Task description —
Return all the lines below in which the string "ECHO" appears.
*****
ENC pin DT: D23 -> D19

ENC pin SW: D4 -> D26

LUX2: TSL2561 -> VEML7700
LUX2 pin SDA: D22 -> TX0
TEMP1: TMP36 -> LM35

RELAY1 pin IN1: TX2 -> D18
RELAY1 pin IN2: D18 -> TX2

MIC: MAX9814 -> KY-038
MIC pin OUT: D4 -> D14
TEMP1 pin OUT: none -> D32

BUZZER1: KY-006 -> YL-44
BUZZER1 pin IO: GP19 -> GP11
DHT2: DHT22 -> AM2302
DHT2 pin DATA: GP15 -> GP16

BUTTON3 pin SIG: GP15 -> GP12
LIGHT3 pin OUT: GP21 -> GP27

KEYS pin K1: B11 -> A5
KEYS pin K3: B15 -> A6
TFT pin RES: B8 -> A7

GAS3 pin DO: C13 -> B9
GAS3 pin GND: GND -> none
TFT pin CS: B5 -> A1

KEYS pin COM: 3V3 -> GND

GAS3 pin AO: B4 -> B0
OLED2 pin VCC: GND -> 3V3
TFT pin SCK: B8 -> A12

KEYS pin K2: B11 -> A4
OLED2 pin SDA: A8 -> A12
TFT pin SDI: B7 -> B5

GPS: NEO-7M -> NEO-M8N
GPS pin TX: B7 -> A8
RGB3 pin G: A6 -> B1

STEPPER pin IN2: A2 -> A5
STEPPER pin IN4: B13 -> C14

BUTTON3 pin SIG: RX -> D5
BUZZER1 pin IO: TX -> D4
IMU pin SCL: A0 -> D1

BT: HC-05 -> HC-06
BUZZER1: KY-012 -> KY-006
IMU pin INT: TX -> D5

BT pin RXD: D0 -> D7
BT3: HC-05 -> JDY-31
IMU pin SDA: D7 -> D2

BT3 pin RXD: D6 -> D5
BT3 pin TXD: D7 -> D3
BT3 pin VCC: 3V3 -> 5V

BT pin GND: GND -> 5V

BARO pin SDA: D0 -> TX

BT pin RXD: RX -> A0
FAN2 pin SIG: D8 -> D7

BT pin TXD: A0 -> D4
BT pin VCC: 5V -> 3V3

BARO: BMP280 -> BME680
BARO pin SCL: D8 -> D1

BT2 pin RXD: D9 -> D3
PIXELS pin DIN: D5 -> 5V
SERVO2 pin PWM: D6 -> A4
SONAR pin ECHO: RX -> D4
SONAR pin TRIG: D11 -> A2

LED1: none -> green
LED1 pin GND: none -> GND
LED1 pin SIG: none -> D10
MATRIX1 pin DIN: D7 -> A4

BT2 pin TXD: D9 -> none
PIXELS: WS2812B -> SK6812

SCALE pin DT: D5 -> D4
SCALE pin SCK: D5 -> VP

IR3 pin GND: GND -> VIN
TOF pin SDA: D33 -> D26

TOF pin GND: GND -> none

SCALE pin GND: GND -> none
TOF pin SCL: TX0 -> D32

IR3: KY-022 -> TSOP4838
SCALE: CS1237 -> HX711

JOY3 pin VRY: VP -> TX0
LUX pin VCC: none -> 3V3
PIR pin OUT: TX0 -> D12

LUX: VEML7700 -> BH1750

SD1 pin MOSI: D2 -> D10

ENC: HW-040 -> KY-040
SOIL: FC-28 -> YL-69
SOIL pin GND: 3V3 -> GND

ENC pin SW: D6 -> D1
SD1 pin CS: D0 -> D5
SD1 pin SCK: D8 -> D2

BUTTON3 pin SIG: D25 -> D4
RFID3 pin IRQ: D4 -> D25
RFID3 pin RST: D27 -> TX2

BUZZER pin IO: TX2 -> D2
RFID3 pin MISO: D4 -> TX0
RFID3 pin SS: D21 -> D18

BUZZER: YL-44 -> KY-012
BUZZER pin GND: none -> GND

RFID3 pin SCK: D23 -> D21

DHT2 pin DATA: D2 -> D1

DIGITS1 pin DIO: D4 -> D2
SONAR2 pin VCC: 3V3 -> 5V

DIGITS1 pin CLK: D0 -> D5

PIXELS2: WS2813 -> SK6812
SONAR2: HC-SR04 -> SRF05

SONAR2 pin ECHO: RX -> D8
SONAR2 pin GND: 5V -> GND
*****
Output for this exercise —
SONAR pin ECHO: RX -> D4
SONAR2 pin ECHO: RX -> D8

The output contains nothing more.